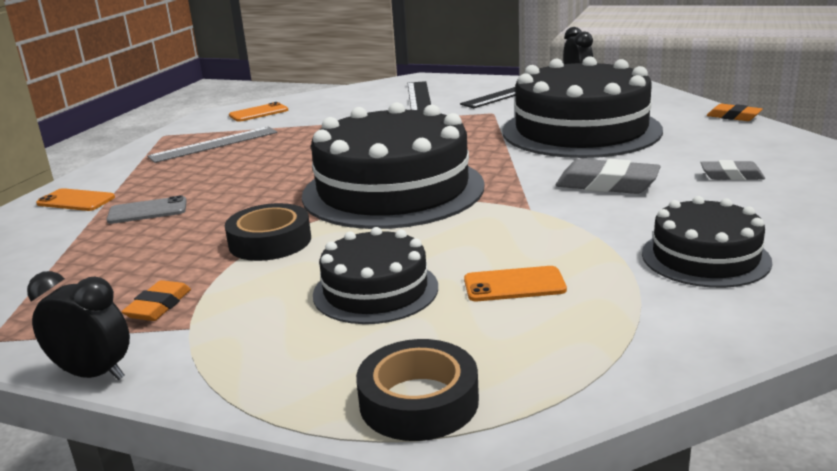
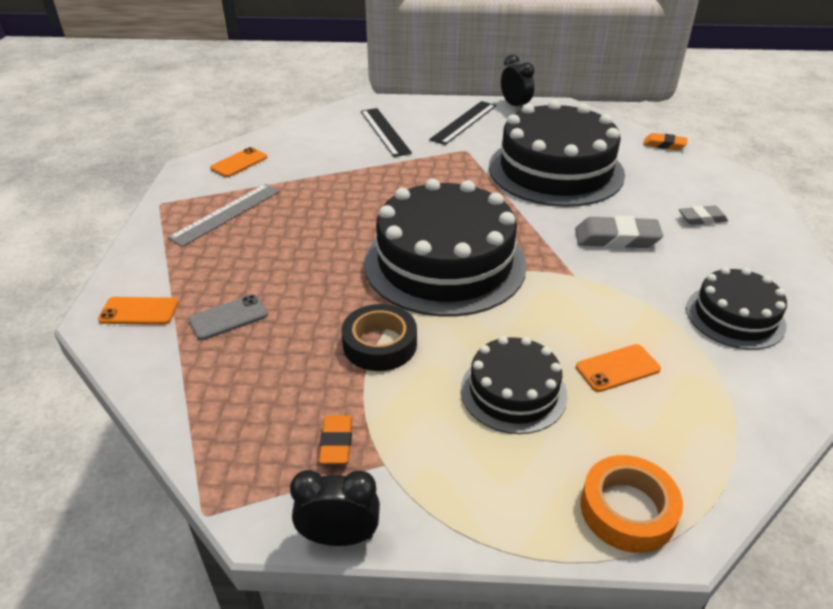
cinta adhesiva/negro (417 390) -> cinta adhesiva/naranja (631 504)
...
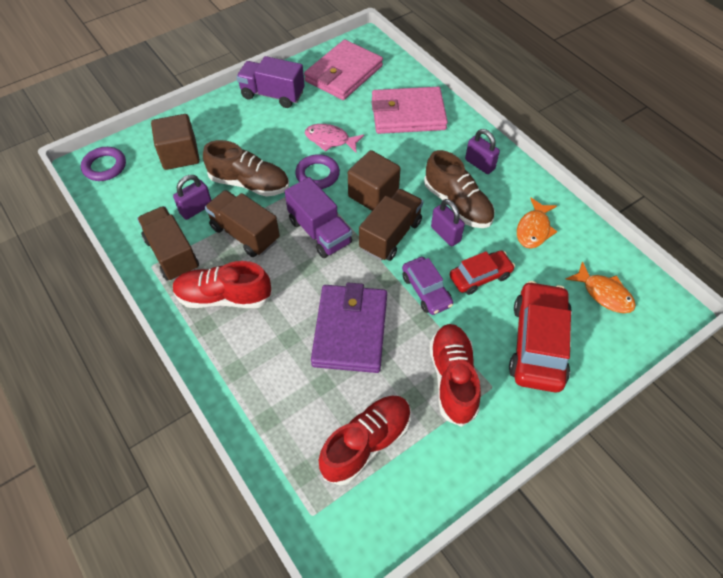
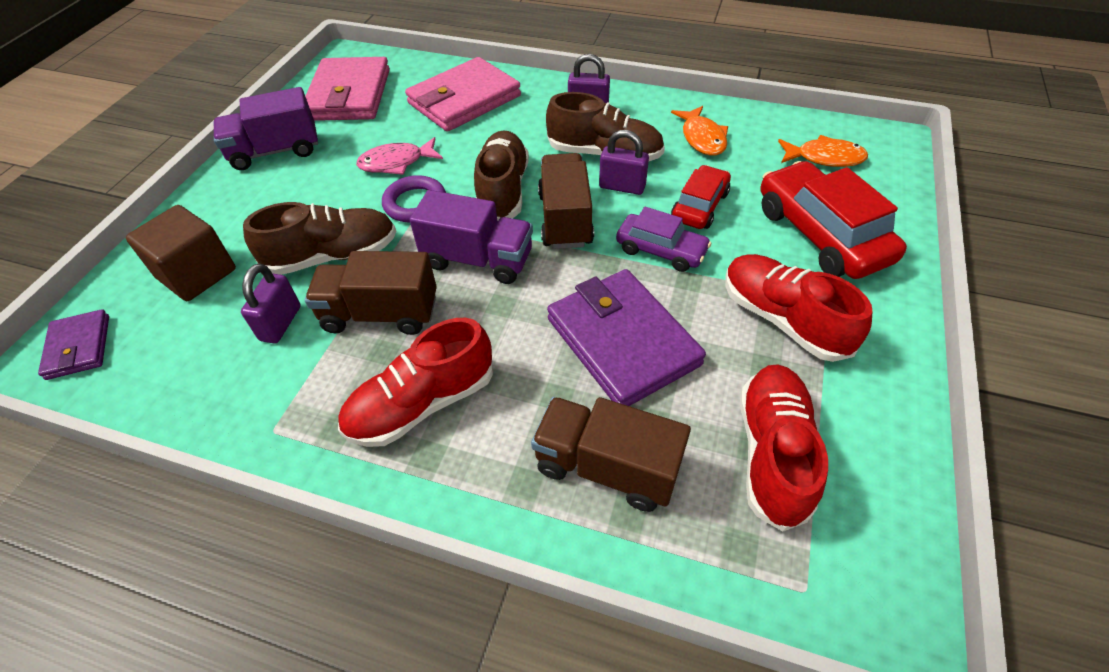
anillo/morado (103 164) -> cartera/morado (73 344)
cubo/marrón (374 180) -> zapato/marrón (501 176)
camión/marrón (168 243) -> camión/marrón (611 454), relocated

EXERCISE REQUIREMENTS ▸
Once you find the line with "cubo/marrón (374 180)" in the entries above, output it and each line after it up to and including the line with "camión/marrón (168 243)", and nothing else.

WRITTEN RESPONSE ▸
cubo/marrón (374 180) -> zapato/marrón (501 176)
camión/marrón (168 243) -> camión/marrón (611 454), relocated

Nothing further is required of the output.